The data ->
*****

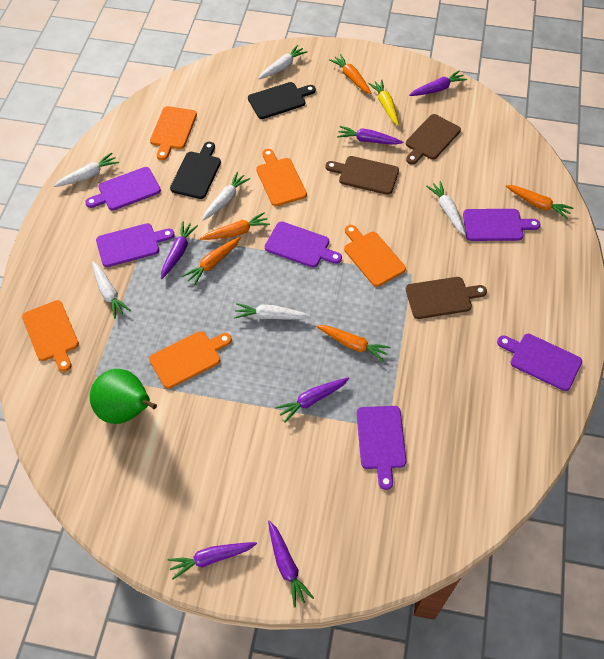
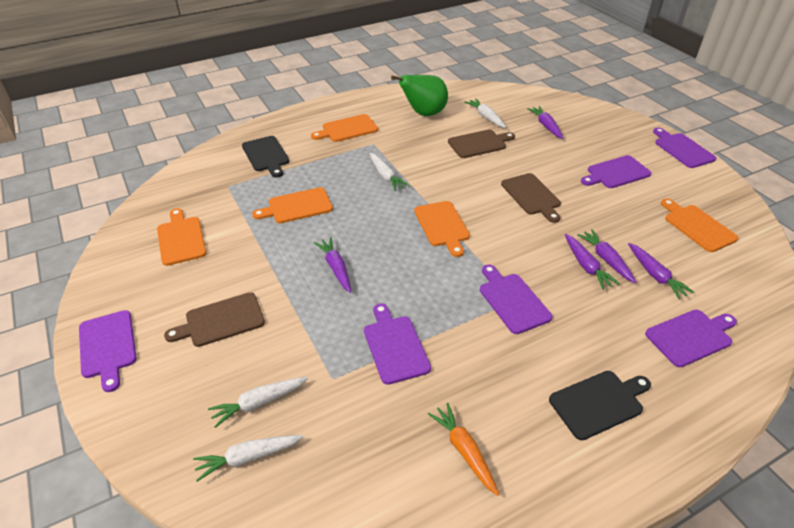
orange carrot: 5 -> 1
purple carrot: 6 -> 5
white carrot: 6 -> 4
yellow carrot: 1 -> 0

*****

The task -> Pictures in the data above should not be copied; transcribe everything else exactly.

Written answer ->
orange carrot: 5 -> 1
purple carrot: 6 -> 5
white carrot: 6 -> 4
yellow carrot: 1 -> 0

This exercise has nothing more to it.